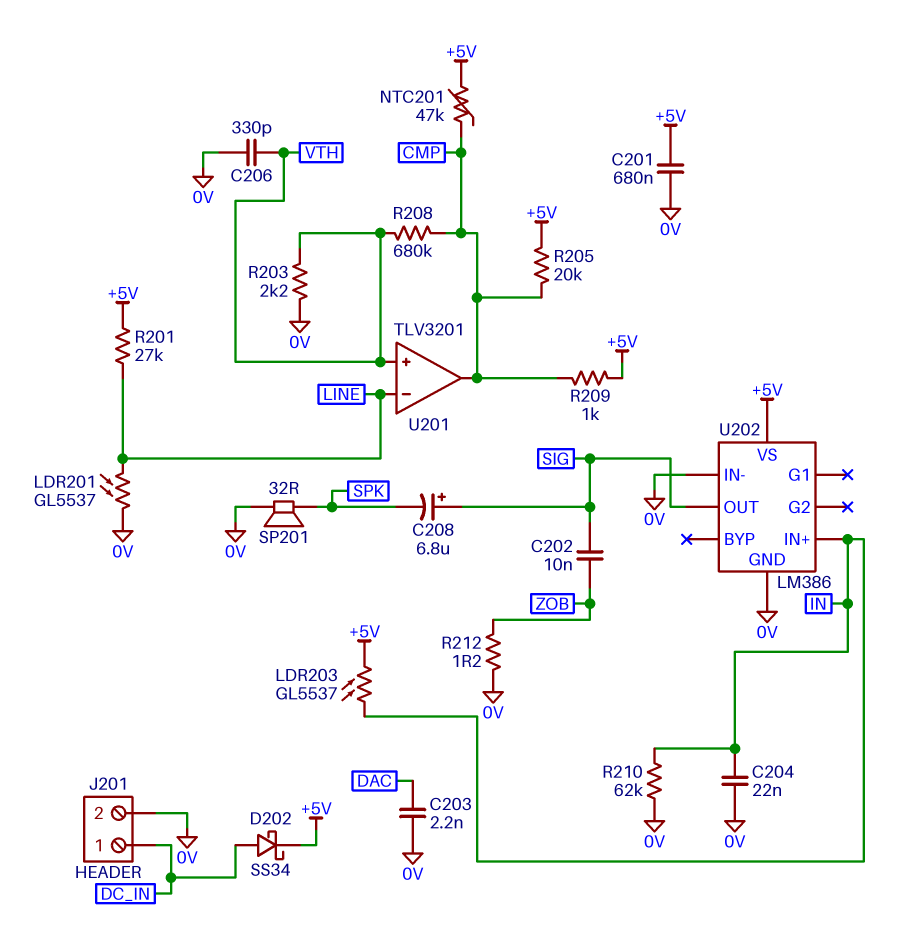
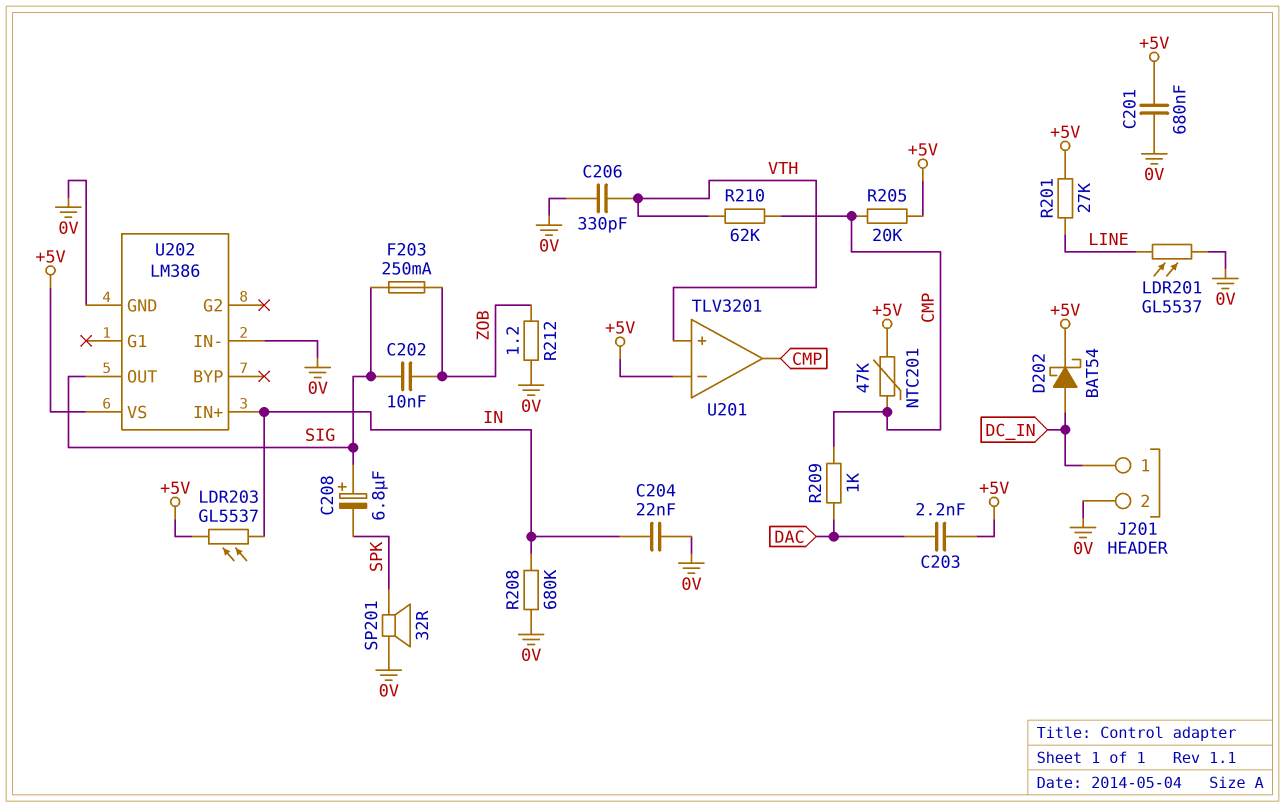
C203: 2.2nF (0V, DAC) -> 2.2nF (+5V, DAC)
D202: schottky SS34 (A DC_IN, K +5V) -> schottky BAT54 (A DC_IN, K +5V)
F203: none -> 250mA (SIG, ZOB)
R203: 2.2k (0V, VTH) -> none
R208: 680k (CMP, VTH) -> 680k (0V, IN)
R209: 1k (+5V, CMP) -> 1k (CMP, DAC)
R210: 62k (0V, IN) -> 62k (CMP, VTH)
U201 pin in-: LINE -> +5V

* * * *

Return a verbatim transcription of the data, omitting all images.

Worked solution =
C203: 2.2nF (0V, DAC) -> 2.2nF (+5V, DAC)
D202: schottky SS34 (A DC_IN, K +5V) -> schottky BAT54 (A DC_IN, K +5V)
F203: none -> 250mA (SIG, ZOB)
R203: 2.2k (0V, VTH) -> none
R208: 680k (CMP, VTH) -> 680k (0V, IN)
R209: 1k (+5V, CMP) -> 1k (CMP, DAC)
R210: 62k (0V, IN) -> 62k (CMP, VTH)
U201 pin in-: LINE -> +5V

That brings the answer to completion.